## What the task requires
Please give again, word for word, the lines that lie between the start of the listing below and the line with "RTC pin SCL: MI -> none", both included.
Start of Study material
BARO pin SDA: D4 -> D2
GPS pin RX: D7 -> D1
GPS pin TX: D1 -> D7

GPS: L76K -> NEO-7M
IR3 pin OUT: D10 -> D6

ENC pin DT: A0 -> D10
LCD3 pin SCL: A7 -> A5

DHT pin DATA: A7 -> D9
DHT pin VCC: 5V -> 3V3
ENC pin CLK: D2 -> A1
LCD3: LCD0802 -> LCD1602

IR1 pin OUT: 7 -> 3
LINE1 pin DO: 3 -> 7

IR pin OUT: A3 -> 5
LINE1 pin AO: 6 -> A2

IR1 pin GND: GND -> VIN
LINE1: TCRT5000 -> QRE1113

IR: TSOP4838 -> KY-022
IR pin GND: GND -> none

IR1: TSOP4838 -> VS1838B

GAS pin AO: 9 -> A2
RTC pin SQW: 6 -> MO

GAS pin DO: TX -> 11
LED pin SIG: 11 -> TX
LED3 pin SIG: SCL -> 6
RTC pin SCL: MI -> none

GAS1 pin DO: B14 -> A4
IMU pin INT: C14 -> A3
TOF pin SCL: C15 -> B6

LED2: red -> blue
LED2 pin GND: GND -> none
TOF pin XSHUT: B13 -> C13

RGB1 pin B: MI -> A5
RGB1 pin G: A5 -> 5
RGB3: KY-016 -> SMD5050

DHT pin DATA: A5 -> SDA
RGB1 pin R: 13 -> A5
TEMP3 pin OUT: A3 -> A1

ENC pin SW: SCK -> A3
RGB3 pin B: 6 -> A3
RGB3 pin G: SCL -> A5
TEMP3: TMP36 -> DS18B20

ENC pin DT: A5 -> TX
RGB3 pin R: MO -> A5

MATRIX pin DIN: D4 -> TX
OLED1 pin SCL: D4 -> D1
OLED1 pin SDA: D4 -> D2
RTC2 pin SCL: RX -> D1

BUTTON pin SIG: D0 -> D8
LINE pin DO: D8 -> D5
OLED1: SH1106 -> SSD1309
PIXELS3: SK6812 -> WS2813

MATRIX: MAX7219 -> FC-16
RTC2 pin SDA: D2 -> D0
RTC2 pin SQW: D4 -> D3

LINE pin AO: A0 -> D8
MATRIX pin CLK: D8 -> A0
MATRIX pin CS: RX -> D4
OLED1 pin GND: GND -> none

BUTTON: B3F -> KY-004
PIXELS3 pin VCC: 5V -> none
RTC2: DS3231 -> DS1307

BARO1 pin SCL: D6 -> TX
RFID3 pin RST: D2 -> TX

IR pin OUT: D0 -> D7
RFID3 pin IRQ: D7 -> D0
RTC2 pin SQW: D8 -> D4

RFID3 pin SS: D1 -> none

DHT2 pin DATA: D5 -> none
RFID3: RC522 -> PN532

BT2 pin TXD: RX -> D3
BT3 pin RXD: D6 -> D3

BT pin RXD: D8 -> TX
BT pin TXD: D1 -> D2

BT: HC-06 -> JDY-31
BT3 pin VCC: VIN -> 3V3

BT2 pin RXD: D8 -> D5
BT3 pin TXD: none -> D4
End of Study material
## Exercise output
BARO pin SDA: D4 -> D2
GPS pin RX: D7 -> D1
GPS pin TX: D1 -> D7

GPS: L76K -> NEO-7M
IR3 pin OUT: D10 -> D6

ENC pin DT: A0 -> D10
LCD3 pin SCL: A7 -> A5

DHT pin DATA: A7 -> D9
DHT pin VCC: 5V -> 3V3
ENC pin CLK: D2 -> A1
LCD3: LCD0802 -> LCD1602

IR1 pin OUT: 7 -> 3
LINE1 pin DO: 3 -> 7

IR pin OUT: A3 -> 5
LINE1 pin AO: 6 -> A2

IR1 pin GND: GND -> VIN
LINE1: TCRT5000 -> QRE1113

IR: TSOP4838 -> KY-022
IR pin GND: GND -> none

IR1: TSOP4838 -> VS1838B

GAS pin AO: 9 -> A2
RTC pin SQW: 6 -> MO

GAS pin DO: TX -> 11
LED pin SIG: 11 -> TX
LED3 pin SIG: SCL -> 6
RTC pin SCL: MI -> none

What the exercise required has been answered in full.